/---
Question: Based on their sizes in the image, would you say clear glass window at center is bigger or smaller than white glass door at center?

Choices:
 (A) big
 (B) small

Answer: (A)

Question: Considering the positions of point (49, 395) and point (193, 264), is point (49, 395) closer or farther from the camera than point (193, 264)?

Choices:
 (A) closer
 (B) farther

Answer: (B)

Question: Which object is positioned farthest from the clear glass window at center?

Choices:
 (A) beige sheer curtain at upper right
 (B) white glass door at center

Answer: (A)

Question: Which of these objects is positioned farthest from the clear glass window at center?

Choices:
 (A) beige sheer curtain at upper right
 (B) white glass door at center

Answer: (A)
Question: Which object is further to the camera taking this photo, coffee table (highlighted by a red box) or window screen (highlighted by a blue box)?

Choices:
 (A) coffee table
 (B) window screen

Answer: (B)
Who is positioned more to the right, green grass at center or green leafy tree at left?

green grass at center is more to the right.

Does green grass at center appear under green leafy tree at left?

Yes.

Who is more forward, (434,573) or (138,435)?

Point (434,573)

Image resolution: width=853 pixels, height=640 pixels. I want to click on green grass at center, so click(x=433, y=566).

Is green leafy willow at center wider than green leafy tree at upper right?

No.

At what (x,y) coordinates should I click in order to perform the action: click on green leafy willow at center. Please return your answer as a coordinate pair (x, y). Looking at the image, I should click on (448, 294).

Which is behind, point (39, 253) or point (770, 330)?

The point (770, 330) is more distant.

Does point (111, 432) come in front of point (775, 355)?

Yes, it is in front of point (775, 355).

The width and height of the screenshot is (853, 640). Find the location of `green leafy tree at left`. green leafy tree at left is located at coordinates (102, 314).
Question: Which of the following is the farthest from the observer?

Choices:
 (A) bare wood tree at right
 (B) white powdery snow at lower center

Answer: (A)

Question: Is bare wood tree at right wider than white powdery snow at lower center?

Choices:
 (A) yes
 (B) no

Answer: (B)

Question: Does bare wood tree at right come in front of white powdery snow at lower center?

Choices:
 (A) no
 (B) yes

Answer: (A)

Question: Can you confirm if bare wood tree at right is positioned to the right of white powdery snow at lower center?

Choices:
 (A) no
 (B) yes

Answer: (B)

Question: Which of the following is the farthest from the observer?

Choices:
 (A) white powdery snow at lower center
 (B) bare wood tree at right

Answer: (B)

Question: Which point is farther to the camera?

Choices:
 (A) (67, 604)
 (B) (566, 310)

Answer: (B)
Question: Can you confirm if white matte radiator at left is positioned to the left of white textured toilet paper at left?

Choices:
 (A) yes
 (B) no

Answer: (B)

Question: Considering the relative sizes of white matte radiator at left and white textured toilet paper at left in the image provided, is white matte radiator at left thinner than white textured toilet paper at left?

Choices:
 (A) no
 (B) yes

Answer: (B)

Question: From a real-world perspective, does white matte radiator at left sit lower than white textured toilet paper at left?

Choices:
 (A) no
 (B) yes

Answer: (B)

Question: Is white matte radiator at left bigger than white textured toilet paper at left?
\---
▸ ASSIGNMENT: Identify each line in the listing above that contains the word "front", and copy every such line in full.

▸ ANSWER TO THE EXERCISE:
Does point (111, 432) come in front of point (775, 355)?
Yes, it is in front of point (775, 355).
Question: Does bare wood tree at right come in front of white powdery snow at lower center?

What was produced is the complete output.